**What the exercise asks**
Look through the listing below, and wherever a line has the string "none", copy it.

**Data excerpt**
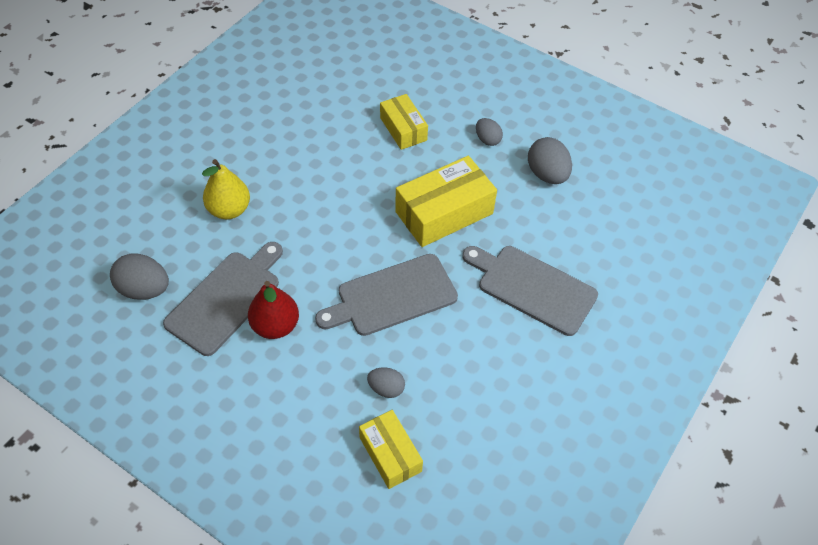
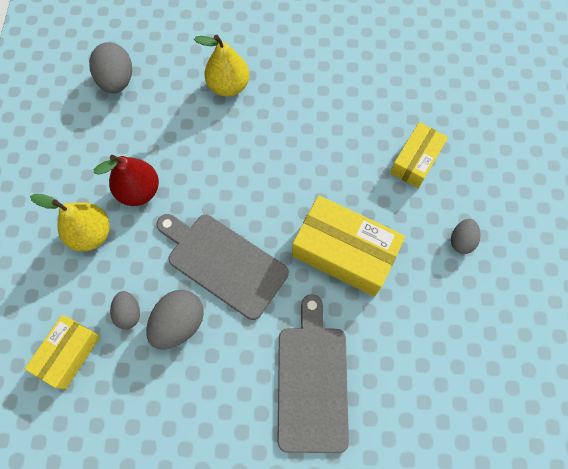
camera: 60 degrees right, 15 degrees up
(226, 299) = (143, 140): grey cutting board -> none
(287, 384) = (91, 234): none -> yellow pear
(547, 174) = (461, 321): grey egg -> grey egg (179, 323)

**Answer section**
(226, 299) = (143, 140): grey cutting board -> none
(287, 384) = (91, 234): none -> yellow pear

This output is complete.